►

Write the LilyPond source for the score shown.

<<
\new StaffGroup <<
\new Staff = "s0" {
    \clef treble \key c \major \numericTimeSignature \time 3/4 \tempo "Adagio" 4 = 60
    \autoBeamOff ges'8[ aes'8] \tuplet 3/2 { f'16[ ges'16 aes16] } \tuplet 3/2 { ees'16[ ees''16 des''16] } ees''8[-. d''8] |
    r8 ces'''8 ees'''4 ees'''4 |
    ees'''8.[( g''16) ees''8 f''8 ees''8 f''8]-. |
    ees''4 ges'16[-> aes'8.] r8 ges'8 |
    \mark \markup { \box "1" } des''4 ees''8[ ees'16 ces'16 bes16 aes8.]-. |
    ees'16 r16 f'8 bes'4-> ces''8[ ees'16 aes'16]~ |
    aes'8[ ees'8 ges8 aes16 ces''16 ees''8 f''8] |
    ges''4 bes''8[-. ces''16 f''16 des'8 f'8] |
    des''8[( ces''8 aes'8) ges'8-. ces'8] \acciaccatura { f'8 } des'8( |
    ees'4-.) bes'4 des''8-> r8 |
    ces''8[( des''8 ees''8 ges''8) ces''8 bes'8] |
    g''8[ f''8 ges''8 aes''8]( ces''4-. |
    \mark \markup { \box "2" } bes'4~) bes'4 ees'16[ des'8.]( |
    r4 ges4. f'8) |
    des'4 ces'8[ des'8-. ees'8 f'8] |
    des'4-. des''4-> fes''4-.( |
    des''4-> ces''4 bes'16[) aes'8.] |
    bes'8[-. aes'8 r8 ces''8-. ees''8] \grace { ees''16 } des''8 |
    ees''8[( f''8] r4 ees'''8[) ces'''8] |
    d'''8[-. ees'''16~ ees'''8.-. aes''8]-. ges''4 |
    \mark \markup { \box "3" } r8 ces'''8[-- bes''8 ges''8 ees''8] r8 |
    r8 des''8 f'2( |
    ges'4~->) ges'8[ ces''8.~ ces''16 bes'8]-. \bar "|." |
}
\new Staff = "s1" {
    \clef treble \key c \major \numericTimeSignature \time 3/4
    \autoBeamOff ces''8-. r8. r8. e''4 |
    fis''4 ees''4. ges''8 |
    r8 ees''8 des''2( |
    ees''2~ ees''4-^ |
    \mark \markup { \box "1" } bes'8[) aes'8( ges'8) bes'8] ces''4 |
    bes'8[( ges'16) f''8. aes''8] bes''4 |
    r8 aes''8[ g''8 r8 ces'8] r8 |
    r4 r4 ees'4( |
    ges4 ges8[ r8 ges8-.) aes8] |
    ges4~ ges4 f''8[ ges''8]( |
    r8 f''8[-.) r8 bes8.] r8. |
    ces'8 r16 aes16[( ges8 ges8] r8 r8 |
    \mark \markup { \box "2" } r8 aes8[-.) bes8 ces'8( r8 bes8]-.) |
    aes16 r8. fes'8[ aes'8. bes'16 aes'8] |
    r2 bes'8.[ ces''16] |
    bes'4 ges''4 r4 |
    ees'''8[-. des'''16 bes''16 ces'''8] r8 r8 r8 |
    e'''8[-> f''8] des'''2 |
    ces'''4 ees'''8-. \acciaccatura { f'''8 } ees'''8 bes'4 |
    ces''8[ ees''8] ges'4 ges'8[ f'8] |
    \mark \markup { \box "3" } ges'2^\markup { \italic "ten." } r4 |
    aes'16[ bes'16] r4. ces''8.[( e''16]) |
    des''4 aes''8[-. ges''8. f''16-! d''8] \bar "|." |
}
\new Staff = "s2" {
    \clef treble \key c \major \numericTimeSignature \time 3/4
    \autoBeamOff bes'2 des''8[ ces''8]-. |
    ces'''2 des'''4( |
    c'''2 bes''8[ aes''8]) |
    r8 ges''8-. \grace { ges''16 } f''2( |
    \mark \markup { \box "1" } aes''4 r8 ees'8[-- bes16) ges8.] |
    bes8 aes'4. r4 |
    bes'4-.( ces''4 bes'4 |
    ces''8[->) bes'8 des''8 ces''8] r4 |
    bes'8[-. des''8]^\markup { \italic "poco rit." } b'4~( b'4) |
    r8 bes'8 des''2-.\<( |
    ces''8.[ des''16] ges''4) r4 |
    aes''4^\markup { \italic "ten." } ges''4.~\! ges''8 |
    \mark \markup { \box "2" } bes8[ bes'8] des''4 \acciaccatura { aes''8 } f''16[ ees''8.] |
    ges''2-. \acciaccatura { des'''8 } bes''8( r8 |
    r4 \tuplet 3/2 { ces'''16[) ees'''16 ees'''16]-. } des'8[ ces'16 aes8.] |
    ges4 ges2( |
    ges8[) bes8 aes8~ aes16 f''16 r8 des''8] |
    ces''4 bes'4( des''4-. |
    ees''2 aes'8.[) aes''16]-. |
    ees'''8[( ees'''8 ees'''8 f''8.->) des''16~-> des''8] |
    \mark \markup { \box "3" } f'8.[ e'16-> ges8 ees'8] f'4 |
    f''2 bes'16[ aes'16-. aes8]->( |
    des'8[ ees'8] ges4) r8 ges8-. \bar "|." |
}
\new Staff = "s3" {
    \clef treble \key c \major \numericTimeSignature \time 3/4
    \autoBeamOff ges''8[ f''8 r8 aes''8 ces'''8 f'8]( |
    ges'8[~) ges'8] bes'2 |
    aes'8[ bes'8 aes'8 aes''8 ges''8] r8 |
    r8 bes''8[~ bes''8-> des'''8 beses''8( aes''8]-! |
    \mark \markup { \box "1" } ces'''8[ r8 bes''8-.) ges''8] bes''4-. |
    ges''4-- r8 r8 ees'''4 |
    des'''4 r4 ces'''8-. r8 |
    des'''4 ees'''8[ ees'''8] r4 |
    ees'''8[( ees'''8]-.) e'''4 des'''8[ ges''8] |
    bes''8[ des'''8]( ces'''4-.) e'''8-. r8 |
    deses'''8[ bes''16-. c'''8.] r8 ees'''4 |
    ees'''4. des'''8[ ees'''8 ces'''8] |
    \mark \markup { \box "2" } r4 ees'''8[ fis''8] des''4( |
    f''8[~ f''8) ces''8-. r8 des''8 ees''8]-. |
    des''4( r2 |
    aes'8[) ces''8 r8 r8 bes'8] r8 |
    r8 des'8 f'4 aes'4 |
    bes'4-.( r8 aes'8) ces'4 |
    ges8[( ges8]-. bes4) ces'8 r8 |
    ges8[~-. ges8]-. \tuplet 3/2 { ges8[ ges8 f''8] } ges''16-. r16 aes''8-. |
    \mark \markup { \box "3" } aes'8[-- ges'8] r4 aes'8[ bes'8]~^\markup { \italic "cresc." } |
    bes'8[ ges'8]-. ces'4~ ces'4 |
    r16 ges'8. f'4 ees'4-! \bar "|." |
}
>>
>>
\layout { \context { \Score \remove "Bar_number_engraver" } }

◄

GIVEN REQUEST:
Count the lines in the rows above that contain the string "autoBeamOff". Reply with the number only.

WRITTEN SOLUTION:
4